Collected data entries
== Segment start ==
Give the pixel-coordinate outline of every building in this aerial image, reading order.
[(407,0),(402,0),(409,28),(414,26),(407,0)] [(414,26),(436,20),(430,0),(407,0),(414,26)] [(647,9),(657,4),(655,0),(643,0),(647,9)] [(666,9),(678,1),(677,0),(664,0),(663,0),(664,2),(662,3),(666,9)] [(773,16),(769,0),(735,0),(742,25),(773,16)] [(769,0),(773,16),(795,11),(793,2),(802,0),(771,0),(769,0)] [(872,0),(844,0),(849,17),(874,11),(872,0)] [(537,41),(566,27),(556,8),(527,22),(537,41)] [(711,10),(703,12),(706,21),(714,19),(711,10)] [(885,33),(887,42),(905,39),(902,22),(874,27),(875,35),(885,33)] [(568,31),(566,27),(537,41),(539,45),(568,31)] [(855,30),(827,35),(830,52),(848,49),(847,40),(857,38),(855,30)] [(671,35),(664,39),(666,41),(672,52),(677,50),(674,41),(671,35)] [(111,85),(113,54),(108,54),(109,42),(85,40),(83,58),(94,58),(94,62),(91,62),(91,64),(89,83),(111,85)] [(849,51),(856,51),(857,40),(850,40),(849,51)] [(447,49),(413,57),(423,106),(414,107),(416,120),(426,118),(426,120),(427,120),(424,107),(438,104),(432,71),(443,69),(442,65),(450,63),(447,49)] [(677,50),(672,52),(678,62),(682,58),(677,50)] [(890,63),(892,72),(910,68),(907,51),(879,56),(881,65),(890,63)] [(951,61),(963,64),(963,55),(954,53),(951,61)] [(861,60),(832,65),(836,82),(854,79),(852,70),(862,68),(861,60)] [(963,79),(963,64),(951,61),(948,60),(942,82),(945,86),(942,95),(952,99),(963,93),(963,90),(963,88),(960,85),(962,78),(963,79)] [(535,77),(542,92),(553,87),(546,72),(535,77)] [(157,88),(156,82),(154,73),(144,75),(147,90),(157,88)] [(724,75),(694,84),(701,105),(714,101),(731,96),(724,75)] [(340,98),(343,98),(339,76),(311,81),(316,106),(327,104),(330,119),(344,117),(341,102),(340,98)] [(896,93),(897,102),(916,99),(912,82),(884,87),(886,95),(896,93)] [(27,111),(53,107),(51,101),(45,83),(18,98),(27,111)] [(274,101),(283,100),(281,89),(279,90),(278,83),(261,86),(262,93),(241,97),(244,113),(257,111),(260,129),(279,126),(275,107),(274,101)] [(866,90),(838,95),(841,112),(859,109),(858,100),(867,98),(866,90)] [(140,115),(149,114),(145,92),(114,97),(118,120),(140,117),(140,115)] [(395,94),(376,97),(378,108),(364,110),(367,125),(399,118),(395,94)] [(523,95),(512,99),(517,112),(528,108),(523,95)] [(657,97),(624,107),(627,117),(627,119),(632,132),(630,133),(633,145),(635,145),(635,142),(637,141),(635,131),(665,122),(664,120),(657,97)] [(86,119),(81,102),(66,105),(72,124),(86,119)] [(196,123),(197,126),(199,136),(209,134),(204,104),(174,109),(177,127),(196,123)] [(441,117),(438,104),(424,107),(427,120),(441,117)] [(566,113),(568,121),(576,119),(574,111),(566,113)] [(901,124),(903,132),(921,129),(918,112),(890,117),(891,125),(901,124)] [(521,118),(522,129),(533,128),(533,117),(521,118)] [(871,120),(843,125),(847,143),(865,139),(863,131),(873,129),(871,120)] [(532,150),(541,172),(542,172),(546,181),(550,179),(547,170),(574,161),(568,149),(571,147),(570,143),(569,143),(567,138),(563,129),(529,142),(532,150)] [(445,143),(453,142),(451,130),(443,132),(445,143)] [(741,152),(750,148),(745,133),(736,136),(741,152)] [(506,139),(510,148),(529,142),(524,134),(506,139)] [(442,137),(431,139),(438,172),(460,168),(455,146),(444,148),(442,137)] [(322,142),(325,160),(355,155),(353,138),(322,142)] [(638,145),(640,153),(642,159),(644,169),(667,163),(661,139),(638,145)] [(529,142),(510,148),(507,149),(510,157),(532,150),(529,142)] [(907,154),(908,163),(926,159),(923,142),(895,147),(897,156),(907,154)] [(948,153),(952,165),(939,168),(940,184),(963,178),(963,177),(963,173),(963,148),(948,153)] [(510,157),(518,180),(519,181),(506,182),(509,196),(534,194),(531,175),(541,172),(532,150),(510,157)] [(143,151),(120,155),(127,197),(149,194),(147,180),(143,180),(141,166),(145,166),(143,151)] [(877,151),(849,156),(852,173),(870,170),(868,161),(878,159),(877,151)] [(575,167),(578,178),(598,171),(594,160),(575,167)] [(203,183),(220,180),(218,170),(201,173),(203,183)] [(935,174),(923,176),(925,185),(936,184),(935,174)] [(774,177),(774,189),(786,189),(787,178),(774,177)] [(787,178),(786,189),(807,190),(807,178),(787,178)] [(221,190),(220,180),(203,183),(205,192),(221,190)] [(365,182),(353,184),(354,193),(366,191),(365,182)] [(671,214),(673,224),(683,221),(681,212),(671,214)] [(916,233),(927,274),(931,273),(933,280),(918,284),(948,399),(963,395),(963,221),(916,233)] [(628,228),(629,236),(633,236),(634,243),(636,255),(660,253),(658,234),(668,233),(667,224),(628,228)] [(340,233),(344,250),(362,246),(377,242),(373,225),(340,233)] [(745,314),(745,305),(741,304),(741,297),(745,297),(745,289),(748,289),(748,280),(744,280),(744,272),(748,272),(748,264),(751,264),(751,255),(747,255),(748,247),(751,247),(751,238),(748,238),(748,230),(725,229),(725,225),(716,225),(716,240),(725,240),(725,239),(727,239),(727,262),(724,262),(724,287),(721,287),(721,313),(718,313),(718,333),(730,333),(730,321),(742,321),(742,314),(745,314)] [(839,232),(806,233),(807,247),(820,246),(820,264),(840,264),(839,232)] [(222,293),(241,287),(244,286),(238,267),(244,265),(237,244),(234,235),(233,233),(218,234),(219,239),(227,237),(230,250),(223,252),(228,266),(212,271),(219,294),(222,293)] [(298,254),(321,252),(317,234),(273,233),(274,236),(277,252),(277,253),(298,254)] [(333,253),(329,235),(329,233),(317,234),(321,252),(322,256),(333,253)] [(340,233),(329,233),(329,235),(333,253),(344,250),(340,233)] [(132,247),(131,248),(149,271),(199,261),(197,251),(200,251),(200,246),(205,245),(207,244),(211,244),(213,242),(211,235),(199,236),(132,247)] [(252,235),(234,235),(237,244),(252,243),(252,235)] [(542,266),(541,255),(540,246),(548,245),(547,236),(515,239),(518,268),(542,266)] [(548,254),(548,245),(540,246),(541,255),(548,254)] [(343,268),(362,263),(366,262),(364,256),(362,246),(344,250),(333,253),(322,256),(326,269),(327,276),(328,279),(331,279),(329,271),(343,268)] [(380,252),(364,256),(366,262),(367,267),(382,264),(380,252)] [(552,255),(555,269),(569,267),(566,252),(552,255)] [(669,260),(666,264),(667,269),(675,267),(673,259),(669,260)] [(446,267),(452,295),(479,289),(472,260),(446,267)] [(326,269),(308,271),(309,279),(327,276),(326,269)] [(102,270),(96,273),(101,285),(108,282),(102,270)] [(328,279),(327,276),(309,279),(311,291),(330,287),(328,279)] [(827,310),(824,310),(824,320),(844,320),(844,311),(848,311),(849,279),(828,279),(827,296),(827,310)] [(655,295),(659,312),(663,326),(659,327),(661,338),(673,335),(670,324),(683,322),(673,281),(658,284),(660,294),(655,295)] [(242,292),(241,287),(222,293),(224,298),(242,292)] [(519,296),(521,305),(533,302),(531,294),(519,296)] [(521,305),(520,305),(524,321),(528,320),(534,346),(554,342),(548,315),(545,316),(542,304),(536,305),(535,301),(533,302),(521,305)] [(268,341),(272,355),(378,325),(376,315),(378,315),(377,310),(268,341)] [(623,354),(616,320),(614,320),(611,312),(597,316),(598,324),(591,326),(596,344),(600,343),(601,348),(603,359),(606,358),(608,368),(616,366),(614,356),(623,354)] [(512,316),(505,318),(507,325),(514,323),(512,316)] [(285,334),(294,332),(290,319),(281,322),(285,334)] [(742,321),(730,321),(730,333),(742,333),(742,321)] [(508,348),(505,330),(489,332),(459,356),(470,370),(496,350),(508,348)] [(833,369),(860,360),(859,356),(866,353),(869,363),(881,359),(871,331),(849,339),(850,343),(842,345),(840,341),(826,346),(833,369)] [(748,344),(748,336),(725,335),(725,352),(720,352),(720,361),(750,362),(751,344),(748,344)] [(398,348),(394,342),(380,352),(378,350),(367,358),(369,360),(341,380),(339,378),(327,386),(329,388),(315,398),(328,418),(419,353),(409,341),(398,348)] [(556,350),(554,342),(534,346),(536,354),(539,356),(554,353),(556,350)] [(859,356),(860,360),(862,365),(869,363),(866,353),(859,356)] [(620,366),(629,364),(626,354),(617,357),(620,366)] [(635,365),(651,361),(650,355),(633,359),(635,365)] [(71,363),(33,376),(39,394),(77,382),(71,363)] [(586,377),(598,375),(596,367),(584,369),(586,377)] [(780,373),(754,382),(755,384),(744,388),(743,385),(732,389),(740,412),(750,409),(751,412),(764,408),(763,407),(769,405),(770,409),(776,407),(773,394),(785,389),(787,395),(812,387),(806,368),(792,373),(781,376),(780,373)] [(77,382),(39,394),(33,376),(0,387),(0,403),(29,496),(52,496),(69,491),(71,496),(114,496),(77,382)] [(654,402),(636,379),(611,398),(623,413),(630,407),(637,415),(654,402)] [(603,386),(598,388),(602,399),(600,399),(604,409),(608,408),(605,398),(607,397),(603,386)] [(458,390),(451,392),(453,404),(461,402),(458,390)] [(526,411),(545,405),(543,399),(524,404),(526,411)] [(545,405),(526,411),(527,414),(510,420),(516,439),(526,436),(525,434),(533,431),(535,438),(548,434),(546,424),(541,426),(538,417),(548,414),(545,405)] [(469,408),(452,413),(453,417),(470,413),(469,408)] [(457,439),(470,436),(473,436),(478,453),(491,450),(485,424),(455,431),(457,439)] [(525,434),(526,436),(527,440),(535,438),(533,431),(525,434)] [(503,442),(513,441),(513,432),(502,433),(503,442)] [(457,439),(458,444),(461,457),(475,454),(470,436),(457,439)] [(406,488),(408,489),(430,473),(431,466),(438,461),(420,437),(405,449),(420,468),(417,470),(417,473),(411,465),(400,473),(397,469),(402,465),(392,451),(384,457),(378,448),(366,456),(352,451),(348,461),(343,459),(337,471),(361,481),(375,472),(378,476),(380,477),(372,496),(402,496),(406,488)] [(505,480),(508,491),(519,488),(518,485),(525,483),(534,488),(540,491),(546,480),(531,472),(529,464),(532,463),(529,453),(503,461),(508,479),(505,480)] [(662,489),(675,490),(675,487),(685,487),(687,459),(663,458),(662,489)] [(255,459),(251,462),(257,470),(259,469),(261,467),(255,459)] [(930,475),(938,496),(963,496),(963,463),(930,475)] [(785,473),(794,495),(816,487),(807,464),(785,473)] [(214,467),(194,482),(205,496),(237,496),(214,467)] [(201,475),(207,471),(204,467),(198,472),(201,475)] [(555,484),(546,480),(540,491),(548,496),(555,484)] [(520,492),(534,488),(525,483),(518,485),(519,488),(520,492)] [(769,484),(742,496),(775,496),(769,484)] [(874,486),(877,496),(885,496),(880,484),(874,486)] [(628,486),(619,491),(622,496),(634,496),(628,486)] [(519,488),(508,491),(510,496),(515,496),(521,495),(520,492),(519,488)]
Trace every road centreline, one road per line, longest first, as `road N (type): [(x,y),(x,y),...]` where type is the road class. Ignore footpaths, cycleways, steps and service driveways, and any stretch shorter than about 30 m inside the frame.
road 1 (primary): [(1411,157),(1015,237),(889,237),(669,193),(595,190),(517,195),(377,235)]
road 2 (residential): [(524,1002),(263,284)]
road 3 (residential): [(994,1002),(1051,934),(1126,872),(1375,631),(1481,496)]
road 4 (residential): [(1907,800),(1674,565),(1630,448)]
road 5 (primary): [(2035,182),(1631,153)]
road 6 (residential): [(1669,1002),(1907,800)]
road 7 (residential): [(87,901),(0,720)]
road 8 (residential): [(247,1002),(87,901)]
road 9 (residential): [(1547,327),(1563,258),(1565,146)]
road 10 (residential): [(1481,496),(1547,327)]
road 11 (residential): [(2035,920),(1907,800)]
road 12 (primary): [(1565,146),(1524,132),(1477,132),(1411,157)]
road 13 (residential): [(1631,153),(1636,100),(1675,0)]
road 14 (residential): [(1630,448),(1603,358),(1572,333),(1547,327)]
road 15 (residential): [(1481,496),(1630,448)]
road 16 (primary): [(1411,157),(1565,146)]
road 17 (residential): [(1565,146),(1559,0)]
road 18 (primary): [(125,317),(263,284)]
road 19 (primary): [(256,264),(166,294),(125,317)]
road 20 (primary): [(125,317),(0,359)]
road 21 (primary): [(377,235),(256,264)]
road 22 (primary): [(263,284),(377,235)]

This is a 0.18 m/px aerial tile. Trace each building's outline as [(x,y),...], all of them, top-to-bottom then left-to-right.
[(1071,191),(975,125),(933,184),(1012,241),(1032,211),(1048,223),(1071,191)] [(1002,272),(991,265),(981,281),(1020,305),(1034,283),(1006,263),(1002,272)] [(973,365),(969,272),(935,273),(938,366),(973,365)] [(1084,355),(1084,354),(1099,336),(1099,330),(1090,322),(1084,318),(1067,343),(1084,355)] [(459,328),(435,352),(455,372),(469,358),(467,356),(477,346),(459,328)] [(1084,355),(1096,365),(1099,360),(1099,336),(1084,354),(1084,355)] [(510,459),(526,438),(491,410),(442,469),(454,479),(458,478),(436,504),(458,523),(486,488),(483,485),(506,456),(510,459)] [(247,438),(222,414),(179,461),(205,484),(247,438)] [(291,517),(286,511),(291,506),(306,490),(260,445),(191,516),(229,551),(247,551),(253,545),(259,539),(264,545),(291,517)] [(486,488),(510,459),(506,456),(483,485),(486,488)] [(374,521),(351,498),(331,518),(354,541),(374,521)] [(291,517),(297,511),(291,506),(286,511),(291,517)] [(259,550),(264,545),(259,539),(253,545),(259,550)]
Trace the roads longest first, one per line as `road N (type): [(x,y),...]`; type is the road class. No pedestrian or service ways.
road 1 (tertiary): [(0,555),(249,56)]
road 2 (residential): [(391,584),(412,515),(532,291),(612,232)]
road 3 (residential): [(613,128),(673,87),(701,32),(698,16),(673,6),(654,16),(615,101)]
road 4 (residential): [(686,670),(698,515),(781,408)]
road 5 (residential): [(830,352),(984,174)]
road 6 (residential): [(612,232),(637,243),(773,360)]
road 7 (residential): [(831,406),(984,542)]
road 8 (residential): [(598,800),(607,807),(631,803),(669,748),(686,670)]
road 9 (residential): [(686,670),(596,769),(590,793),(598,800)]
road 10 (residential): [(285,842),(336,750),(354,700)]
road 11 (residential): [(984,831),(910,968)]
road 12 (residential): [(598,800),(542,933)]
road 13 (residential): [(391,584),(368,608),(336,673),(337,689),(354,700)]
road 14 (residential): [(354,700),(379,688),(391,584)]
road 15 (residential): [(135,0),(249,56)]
== Segment end ==
Requirement ▸
Find every line in the records that holds the word "primary", then state the count alone.

Solution to the exercise ▸
9